To do:
Copy every one of the records below, line for line, without changing a word.

-------------------------

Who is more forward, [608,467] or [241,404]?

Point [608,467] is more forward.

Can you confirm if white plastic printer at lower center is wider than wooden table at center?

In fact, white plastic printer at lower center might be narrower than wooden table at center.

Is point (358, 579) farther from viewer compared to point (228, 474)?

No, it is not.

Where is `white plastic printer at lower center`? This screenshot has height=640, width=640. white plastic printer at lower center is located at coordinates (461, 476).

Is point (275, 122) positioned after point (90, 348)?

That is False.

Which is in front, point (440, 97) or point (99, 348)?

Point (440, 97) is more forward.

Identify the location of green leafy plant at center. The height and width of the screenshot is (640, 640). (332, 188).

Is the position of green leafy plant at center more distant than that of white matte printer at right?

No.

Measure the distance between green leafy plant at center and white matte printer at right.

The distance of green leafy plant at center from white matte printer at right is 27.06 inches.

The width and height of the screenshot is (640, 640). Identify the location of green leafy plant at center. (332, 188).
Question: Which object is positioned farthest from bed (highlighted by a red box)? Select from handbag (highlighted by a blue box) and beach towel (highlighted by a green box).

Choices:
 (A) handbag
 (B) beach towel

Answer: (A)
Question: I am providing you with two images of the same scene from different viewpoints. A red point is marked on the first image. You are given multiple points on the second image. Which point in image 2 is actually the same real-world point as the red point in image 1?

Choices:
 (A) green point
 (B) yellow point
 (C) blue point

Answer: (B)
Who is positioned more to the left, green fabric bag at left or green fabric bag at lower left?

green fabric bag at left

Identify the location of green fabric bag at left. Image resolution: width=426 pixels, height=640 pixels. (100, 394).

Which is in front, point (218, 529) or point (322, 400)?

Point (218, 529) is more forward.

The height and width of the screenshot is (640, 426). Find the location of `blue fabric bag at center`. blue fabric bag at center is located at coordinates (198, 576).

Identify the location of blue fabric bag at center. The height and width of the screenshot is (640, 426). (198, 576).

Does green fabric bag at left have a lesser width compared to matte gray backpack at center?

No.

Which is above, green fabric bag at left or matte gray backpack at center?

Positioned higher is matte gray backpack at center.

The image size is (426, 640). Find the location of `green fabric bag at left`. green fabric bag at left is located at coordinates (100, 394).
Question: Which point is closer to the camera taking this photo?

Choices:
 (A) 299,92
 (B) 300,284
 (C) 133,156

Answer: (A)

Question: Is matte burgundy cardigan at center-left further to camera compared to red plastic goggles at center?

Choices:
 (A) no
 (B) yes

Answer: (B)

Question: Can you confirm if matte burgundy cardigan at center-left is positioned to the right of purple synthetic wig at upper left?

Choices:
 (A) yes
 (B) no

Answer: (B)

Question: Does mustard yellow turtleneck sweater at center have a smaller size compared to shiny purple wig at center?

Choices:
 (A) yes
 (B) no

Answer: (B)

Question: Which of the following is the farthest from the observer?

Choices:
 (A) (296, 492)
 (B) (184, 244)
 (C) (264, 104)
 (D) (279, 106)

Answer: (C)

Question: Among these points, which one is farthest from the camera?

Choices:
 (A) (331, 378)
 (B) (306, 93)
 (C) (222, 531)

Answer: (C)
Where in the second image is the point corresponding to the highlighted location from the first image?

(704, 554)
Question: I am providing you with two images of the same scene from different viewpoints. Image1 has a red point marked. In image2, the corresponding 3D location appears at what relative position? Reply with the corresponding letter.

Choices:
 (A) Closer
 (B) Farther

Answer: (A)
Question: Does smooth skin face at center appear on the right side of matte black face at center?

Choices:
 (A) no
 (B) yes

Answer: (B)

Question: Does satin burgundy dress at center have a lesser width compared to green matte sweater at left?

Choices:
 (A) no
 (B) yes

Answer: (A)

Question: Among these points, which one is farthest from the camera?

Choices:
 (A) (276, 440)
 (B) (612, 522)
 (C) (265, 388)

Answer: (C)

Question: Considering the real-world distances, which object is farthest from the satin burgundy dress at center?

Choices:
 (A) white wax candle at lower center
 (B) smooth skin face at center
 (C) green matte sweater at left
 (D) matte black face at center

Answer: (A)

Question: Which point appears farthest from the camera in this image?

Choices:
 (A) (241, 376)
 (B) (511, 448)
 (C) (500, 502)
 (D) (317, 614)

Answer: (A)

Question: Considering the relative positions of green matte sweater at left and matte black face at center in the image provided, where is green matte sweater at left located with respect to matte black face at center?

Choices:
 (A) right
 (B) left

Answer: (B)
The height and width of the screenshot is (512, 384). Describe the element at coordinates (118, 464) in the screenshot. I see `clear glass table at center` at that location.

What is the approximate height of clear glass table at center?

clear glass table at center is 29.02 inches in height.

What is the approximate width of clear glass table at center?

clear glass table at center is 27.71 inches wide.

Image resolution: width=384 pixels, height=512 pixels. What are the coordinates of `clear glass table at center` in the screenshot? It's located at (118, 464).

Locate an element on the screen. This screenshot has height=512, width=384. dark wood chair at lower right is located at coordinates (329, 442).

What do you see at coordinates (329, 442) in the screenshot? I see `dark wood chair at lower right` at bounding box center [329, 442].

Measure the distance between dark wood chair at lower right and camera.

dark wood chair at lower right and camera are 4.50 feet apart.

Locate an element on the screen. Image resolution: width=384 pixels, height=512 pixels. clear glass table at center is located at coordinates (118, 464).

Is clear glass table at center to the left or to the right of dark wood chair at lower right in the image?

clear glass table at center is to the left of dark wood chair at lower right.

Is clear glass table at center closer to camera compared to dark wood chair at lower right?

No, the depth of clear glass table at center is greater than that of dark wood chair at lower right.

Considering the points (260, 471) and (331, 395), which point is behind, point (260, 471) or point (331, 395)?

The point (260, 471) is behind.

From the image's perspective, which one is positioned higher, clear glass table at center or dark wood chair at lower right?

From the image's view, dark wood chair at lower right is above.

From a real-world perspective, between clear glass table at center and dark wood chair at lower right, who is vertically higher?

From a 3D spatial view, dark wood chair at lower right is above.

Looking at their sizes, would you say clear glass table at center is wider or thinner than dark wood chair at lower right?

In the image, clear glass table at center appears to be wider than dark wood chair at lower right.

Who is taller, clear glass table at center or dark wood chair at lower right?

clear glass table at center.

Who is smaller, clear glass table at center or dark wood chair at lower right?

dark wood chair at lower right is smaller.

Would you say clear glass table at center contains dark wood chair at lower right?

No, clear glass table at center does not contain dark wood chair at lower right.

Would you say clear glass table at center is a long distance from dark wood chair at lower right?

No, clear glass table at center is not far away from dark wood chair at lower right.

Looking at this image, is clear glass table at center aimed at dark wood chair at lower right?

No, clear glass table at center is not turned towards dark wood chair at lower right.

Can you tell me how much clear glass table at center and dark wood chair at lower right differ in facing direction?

-------------------------

Solved exercise:
Who is more forward, [608,467] or [241,404]?

Point [608,467] is more forward.

Can you confirm if white plastic printer at lower center is wider than wooden table at center?

In fact, white plastic printer at lower center might be narrower than wooden table at center.

Is point (358, 579) farther from viewer compared to point (228, 474)?

No, it is not.

Where is `white plastic printer at lower center`? This screenshot has height=640, width=640. white plastic printer at lower center is located at coordinates (461, 476).

Is point (275, 122) positioned after point (90, 348)?

That is False.

Which is in front, point (440, 97) or point (99, 348)?

Point (440, 97) is more forward.

Identify the location of green leafy plant at center. The height and width of the screenshot is (640, 640). (332, 188).

Is the position of green leafy plant at center more distant than that of white matte printer at right?

No.

Measure the distance between green leafy plant at center and white matte printer at right.

The distance of green leafy plant at center from white matte printer at right is 27.06 inches.

The width and height of the screenshot is (640, 640). Identify the location of green leafy plant at center. (332, 188).
Question: Which object is positioned farthest from bed (highlighted by a red box)? Select from handbag (highlighted by a blue box) and beach towel (highlighted by a green box).

Choices:
 (A) handbag
 (B) beach towel

Answer: (A)
Question: I am providing you with two images of the same scene from different viewpoints. A red point is marked on the first image. You are given multiple points on the second image. Which point in image 2 is actually the same real-world point as the red point in image 1?

Choices:
 (A) green point
 (B) yellow point
 (C) blue point

Answer: (B)
Who is positioned more to the left, green fabric bag at left or green fabric bag at lower left?

green fabric bag at left

Identify the location of green fabric bag at left. Image resolution: width=426 pixels, height=640 pixels. (100, 394).

Which is in front, point (218, 529) or point (322, 400)?

Point (218, 529) is more forward.

The height and width of the screenshot is (640, 426). Find the location of `blue fabric bag at center`. blue fabric bag at center is located at coordinates (198, 576).

Identify the location of blue fabric bag at center. The height and width of the screenshot is (640, 426). (198, 576).

Does green fabric bag at left have a lesser width compared to matte gray backpack at center?

No.

Which is above, green fabric bag at left or matte gray backpack at center?

Positioned higher is matte gray backpack at center.

The image size is (426, 640). Find the location of `green fabric bag at left`. green fabric bag at left is located at coordinates (100, 394).
Question: Which point is closer to the camera taking this photo?

Choices:
 (A) 299,92
 (B) 300,284
 (C) 133,156

Answer: (A)

Question: Is matte burgundy cardigan at center-left further to camera compared to red plastic goggles at center?

Choices:
 (A) no
 (B) yes

Answer: (B)

Question: Can you confirm if matte burgundy cardigan at center-left is positioned to the right of purple synthetic wig at upper left?

Choices:
 (A) yes
 (B) no

Answer: (B)

Question: Does mustard yellow turtleneck sweater at center have a smaller size compared to shiny purple wig at center?

Choices:
 (A) yes
 (B) no

Answer: (B)

Question: Which of the following is the farthest from the observer?

Choices:
 (A) (296, 492)
 (B) (184, 244)
 (C) (264, 104)
 (D) (279, 106)

Answer: (C)

Question: Among these points, which one is farthest from the camera?

Choices:
 (A) (331, 378)
 (B) (306, 93)
 (C) (222, 531)

Answer: (C)
Where in the second image is the point corresponding to the highlighted location from the first image?

(704, 554)
Question: I am providing you with two images of the same scene from different viewpoints. Image1 has a red point marked. In image2, the corresponding 3D location appears at what relative position? Reply with the corresponding letter.

Choices:
 (A) Closer
 (B) Farther

Answer: (A)
Question: Does smooth skin face at center appear on the right side of matte black face at center?

Choices:
 (A) no
 (B) yes

Answer: (B)

Question: Does satin burgundy dress at center have a lesser width compared to green matte sweater at left?

Choices:
 (A) no
 (B) yes

Answer: (A)

Question: Among these points, which one is farthest from the camera?

Choices:
 (A) (276, 440)
 (B) (612, 522)
 (C) (265, 388)

Answer: (C)

Question: Considering the real-world distances, which object is farthest from the satin burgundy dress at center?

Choices:
 (A) white wax candle at lower center
 (B) smooth skin face at center
 (C) green matte sweater at left
 (D) matte black face at center

Answer: (A)

Question: Which point appears farthest from the camera in this image?

Choices:
 (A) (241, 376)
 (B) (511, 448)
 (C) (500, 502)
 (D) (317, 614)

Answer: (A)

Question: Considering the relative positions of green matte sweater at left and matte black face at center in the image provided, where is green matte sweater at left located with respect to matte black face at center?

Choices:
 (A) right
 (B) left

Answer: (B)
The height and width of the screenshot is (512, 384). Describe the element at coordinates (118, 464) in the screenshot. I see `clear glass table at center` at that location.

What is the approximate height of clear glass table at center?

clear glass table at center is 29.02 inches in height.

What is the approximate width of clear glass table at center?

clear glass table at center is 27.71 inches wide.

Image resolution: width=384 pixels, height=512 pixels. What are the coordinates of `clear glass table at center` in the screenshot? It's located at (118, 464).

Locate an element on the screen. This screenshot has height=512, width=384. dark wood chair at lower right is located at coordinates (329, 442).

What do you see at coordinates (329, 442) in the screenshot? I see `dark wood chair at lower right` at bounding box center [329, 442].

Measure the distance between dark wood chair at lower right and camera.

dark wood chair at lower right and camera are 4.50 feet apart.

Locate an element on the screen. Image resolution: width=384 pixels, height=512 pixels. clear glass table at center is located at coordinates (118, 464).

Is clear glass table at center to the left or to the right of dark wood chair at lower right in the image?

clear glass table at center is to the left of dark wood chair at lower right.

Is clear glass table at center closer to camera compared to dark wood chair at lower right?

No, the depth of clear glass table at center is greater than that of dark wood chair at lower right.

Considering the points (260, 471) and (331, 395), which point is behind, point (260, 471) or point (331, 395)?

The point (260, 471) is behind.

From the image's perspective, which one is positioned higher, clear glass table at center or dark wood chair at lower right?

From the image's view, dark wood chair at lower right is above.

From a real-world perspective, between clear glass table at center and dark wood chair at lower right, who is vertically higher?

From a 3D spatial view, dark wood chair at lower right is above.

Looking at their sizes, would you say clear glass table at center is wider or thinner than dark wood chair at lower right?

In the image, clear glass table at center appears to be wider than dark wood chair at lower right.

Who is taller, clear glass table at center or dark wood chair at lower right?

clear glass table at center.

Who is smaller, clear glass table at center or dark wood chair at lower right?

dark wood chair at lower right is smaller.

Would you say clear glass table at center contains dark wood chair at lower right?

No, clear glass table at center does not contain dark wood chair at lower right.

Would you say clear glass table at center is a long distance from dark wood chair at lower right?

No, clear glass table at center is not far away from dark wood chair at lower right.

Looking at this image, is clear glass table at center aimed at dark wood chair at lower right?

No, clear glass table at center is not turned towards dark wood chair at lower right.

Can you tell me how much clear glass table at center and dark wood chair at lower right differ in facing direction?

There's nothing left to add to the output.